EXERCISE PROMPT:
Reproduce each line from the records that holds "cyan".

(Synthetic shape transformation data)
┌────────
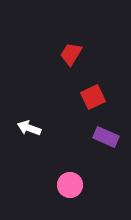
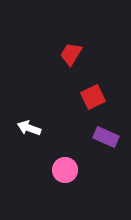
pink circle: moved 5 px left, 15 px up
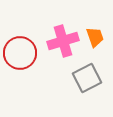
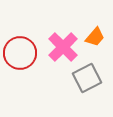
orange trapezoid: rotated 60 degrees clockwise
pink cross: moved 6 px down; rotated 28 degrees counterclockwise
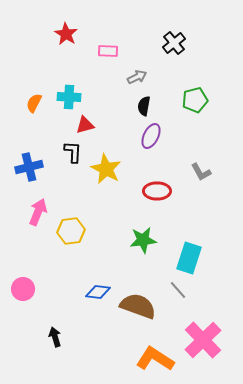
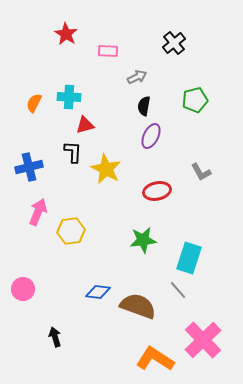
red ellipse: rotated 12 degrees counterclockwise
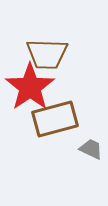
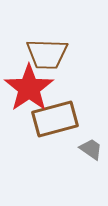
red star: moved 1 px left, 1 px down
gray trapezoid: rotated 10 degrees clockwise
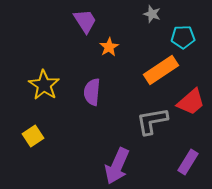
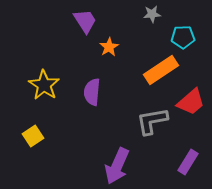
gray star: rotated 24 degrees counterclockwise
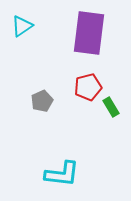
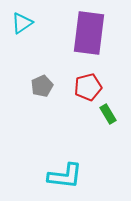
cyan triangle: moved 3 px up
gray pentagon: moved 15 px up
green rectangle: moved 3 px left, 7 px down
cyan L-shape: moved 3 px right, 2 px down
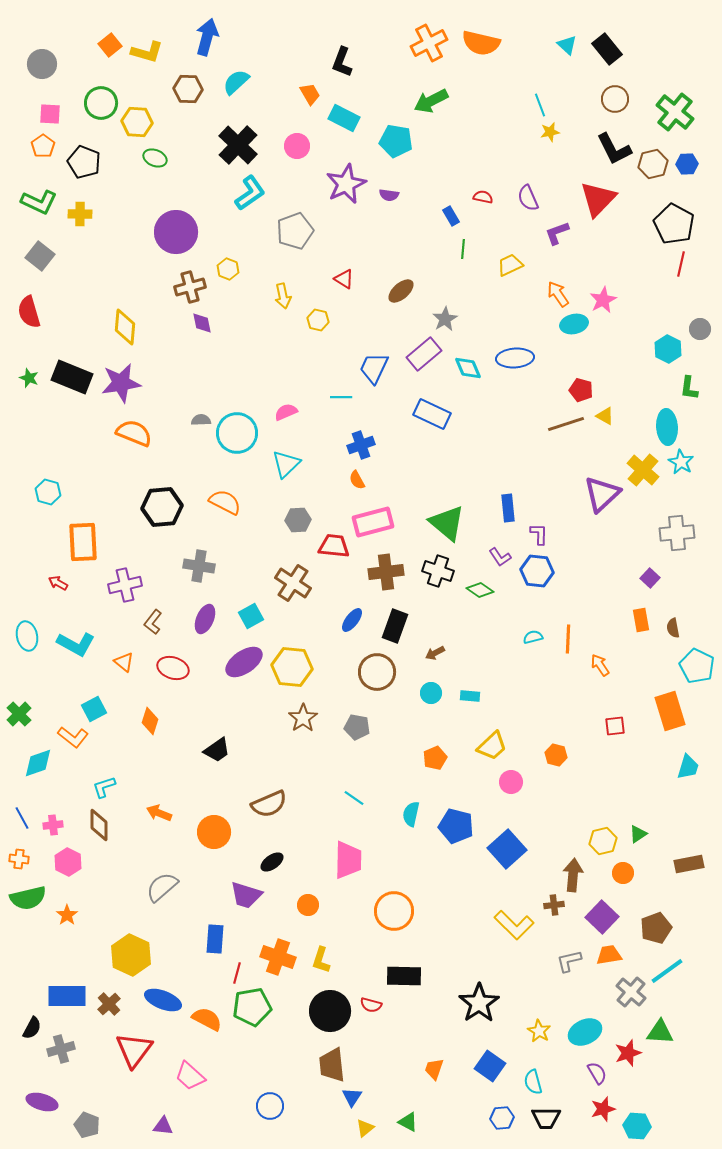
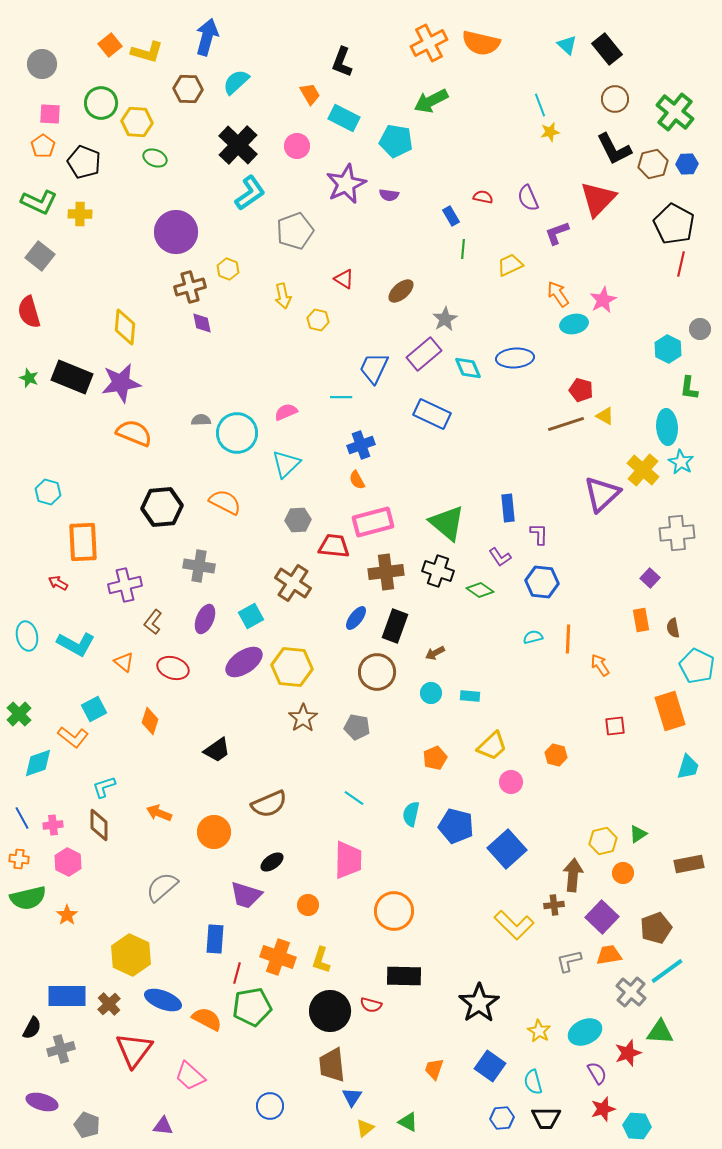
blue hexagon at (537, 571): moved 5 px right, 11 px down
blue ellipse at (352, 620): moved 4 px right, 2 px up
└────────
ANSWER SECTION:
cyan triangle: moved 3 px up
cyan L-shape: moved 3 px right, 2 px down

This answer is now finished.